-- Data supplied follows --

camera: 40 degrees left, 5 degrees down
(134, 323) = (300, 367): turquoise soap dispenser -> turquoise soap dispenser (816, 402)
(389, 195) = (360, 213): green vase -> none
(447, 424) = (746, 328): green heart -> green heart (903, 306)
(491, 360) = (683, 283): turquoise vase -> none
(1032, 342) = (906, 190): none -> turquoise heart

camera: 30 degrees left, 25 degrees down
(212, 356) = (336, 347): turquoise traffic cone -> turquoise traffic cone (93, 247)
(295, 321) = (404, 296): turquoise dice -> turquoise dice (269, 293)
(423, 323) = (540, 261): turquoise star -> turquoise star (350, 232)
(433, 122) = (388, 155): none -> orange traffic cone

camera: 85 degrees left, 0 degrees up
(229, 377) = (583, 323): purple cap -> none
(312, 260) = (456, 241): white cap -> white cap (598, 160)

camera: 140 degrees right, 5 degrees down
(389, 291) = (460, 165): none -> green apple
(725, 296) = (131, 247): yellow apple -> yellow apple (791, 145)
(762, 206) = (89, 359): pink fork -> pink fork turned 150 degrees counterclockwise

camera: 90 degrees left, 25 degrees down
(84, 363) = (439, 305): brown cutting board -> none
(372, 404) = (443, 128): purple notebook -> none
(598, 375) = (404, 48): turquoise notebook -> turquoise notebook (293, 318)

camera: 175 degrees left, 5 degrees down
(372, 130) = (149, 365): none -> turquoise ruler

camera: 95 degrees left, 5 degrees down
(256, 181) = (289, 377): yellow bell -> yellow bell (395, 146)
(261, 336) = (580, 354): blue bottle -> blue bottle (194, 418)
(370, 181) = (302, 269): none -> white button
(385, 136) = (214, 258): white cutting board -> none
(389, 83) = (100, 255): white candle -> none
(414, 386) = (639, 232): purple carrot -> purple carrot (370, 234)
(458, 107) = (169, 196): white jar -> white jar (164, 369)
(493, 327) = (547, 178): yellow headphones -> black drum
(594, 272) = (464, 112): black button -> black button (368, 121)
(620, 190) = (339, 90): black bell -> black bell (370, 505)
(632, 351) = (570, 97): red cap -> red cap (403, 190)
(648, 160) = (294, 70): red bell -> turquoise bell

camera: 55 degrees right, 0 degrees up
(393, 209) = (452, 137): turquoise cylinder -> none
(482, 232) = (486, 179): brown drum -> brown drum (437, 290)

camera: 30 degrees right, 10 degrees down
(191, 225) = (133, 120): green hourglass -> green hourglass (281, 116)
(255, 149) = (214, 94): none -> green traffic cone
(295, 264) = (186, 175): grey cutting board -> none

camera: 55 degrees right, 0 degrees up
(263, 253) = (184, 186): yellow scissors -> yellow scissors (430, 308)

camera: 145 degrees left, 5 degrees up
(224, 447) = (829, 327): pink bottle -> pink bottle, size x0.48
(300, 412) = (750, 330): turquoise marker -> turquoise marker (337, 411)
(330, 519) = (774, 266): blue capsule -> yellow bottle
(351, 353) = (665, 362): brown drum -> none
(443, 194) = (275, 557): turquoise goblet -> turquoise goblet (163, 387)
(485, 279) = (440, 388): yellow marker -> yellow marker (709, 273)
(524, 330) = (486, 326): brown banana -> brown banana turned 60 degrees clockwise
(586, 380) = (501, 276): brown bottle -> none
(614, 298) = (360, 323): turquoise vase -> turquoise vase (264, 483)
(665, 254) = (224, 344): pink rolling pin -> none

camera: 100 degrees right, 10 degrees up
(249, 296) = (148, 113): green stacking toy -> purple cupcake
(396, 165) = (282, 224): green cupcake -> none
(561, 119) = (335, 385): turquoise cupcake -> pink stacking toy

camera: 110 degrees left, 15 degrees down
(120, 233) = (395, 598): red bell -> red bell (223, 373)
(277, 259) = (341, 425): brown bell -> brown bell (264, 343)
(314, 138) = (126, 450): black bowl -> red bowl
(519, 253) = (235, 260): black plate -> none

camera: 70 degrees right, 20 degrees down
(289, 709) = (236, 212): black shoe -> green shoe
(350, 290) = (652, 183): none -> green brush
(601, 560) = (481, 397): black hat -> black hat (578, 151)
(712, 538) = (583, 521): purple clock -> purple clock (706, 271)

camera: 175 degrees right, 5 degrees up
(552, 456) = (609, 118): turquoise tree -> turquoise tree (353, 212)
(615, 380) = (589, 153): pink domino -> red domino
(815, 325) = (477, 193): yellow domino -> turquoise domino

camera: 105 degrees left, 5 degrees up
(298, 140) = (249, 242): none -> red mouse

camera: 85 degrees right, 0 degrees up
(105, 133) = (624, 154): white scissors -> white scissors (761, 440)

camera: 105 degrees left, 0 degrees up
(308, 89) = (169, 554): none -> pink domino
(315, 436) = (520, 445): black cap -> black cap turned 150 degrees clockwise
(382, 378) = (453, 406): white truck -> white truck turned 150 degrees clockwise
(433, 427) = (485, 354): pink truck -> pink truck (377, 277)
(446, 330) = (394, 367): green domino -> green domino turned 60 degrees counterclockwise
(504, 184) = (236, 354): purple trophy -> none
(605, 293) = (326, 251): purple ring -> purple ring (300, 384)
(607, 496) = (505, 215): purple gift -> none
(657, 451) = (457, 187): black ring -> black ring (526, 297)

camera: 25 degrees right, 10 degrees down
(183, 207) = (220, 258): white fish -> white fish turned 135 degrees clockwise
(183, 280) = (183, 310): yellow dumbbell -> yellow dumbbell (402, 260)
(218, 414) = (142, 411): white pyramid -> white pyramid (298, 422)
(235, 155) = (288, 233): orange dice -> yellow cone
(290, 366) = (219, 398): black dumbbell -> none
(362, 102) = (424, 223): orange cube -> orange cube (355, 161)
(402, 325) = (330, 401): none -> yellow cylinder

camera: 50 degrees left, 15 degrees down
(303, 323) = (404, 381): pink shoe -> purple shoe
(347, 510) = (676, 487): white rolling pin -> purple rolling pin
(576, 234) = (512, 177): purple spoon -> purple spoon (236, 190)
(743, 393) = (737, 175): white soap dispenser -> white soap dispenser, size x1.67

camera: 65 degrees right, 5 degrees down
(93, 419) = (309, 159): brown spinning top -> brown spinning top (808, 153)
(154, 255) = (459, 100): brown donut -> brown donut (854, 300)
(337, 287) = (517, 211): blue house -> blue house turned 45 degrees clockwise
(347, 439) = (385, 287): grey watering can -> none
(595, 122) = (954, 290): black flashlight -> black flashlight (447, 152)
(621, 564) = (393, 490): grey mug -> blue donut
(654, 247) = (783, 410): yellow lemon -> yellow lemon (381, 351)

-- Data supplied concluded --

### Goal of the exercise
Produce a verbatim transcription of the entries above.

### Exercise output
camera: 40 degrees left, 5 degrees down
(134, 323) = (300, 367): turquoise soap dispenser -> turquoise soap dispenser (816, 402)
(389, 195) = (360, 213): green vase -> none
(447, 424) = (746, 328): green heart -> green heart (903, 306)
(491, 360) = (683, 283): turquoise vase -> none
(1032, 342) = (906, 190): none -> turquoise heart

camera: 30 degrees left, 25 degrees down
(212, 356) = (336, 347): turquoise traffic cone -> turquoise traffic cone (93, 247)
(295, 321) = (404, 296): turquoise dice -> turquoise dice (269, 293)
(423, 323) = (540, 261): turquoise star -> turquoise star (350, 232)
(433, 122) = (388, 155): none -> orange traffic cone

camera: 85 degrees left, 0 degrees up
(229, 377) = (583, 323): purple cap -> none
(312, 260) = (456, 241): white cap -> white cap (598, 160)

camera: 140 degrees right, 5 degrees down
(389, 291) = (460, 165): none -> green apple
(725, 296) = (131, 247): yellow apple -> yellow apple (791, 145)
(762, 206) = (89, 359): pink fork -> pink fork turned 150 degrees counterclockwise

camera: 90 degrees left, 25 degrees down
(84, 363) = (439, 305): brown cutting board -> none
(372, 404) = (443, 128): purple notebook -> none
(598, 375) = (404, 48): turquoise notebook -> turquoise notebook (293, 318)

camera: 175 degrees left, 5 degrees down
(372, 130) = (149, 365): none -> turquoise ruler

camera: 95 degrees left, 5 degrees down
(256, 181) = (289, 377): yellow bell -> yellow bell (395, 146)
(261, 336) = (580, 354): blue bottle -> blue bottle (194, 418)
(370, 181) = (302, 269): none -> white button
(385, 136) = (214, 258): white cutting board -> none
(389, 83) = (100, 255): white candle -> none
(414, 386) = (639, 232): purple carrot -> purple carrot (370, 234)
(458, 107) = (169, 196): white jar -> white jar (164, 369)
(493, 327) = (547, 178): yellow headphones -> black drum
(594, 272) = (464, 112): black button -> black button (368, 121)
(620, 190) = (339, 90): black bell -> black bell (370, 505)
(632, 351) = (570, 97): red cap -> red cap (403, 190)
(648, 160) = (294, 70): red bell -> turquoise bell

camera: 55 degrees right, 0 degrees up
(393, 209) = (452, 137): turquoise cylinder -> none
(482, 232) = (486, 179): brown drum -> brown drum (437, 290)

camera: 30 degrees right, 10 degrees down
(191, 225) = (133, 120): green hourglass -> green hourglass (281, 116)
(255, 149) = (214, 94): none -> green traffic cone
(295, 264) = (186, 175): grey cutting board -> none

camera: 55 degrees right, 0 degrees up
(263, 253) = (184, 186): yellow scissors -> yellow scissors (430, 308)

camera: 145 degrees left, 5 degrees up
(224, 447) = (829, 327): pink bottle -> pink bottle, size x0.48
(300, 412) = (750, 330): turquoise marker -> turquoise marker (337, 411)
(330, 519) = (774, 266): blue capsule -> yellow bottle
(351, 353) = (665, 362): brown drum -> none
(443, 194) = (275, 557): turquoise goblet -> turquoise goblet (163, 387)
(485, 279) = (440, 388): yellow marker -> yellow marker (709, 273)
(524, 330) = (486, 326): brown banana -> brown banana turned 60 degrees clockwise
(586, 380) = (501, 276): brown bottle -> none
(614, 298) = (360, 323): turquoise vase -> turquoise vase (264, 483)
(665, 254) = (224, 344): pink rolling pin -> none

camera: 100 degrees right, 10 degrees up
(249, 296) = (148, 113): green stacking toy -> purple cupcake
(396, 165) = (282, 224): green cupcake -> none
(561, 119) = (335, 385): turquoise cupcake -> pink stacking toy

camera: 110 degrees left, 15 degrees down
(120, 233) = (395, 598): red bell -> red bell (223, 373)
(277, 259) = (341, 425): brown bell -> brown bell (264, 343)
(314, 138) = (126, 450): black bowl -> red bowl
(519, 253) = (235, 260): black plate -> none

camera: 70 degrees right, 20 degrees down
(289, 709) = (236, 212): black shoe -> green shoe
(350, 290) = (652, 183): none -> green brush
(601, 560) = (481, 397): black hat -> black hat (578, 151)
(712, 538) = (583, 521): purple clock -> purple clock (706, 271)

camera: 175 degrees right, 5 degrees up
(552, 456) = (609, 118): turquoise tree -> turquoise tree (353, 212)
(615, 380) = (589, 153): pink domino -> red domino
(815, 325) = (477, 193): yellow domino -> turquoise domino

camera: 105 degrees left, 5 degrees up
(298, 140) = (249, 242): none -> red mouse

camera: 85 degrees right, 0 degrees up
(105, 133) = (624, 154): white scissors -> white scissors (761, 440)

camera: 105 degrees left, 0 degrees up
(308, 89) = (169, 554): none -> pink domino
(315, 436) = (520, 445): black cap -> black cap turned 150 degrees clockwise
(382, 378) = (453, 406): white truck -> white truck turned 150 degrees clockwise
(433, 427) = (485, 354): pink truck -> pink truck (377, 277)
(446, 330) = (394, 367): green domino -> green domino turned 60 degrees counterclockwise
(504, 184) = (236, 354): purple trophy -> none
(605, 293) = (326, 251): purple ring -> purple ring (300, 384)
(607, 496) = (505, 215): purple gift -> none
(657, 451) = (457, 187): black ring -> black ring (526, 297)

camera: 25 degrees right, 10 degrees down
(183, 207) = (220, 258): white fish -> white fish turned 135 degrees clockwise
(183, 280) = (183, 310): yellow dumbbell -> yellow dumbbell (402, 260)
(218, 414) = (142, 411): white pyramid -> white pyramid (298, 422)
(235, 155) = (288, 233): orange dice -> yellow cone
(290, 366) = (219, 398): black dumbbell -> none
(362, 102) = (424, 223): orange cube -> orange cube (355, 161)
(402, 325) = (330, 401): none -> yellow cylinder

camera: 50 degrees left, 15 degrees down
(303, 323) = (404, 381): pink shoe -> purple shoe
(347, 510) = (676, 487): white rolling pin -> purple rolling pin
(576, 234) = (512, 177): purple spoon -> purple spoon (236, 190)
(743, 393) = (737, 175): white soap dispenser -> white soap dispenser, size x1.67

camera: 65 degrees right, 5 degrees down
(93, 419) = (309, 159): brown spinning top -> brown spinning top (808, 153)
(154, 255) = (459, 100): brown donut -> brown donut (854, 300)
(337, 287) = (517, 211): blue house -> blue house turned 45 degrees clockwise
(347, 439) = (385, 287): grey watering can -> none
(595, 122) = (954, 290): black flashlight -> black flashlight (447, 152)
(621, 564) = (393, 490): grey mug -> blue donut
(654, 247) = (783, 410): yellow lemon -> yellow lemon (381, 351)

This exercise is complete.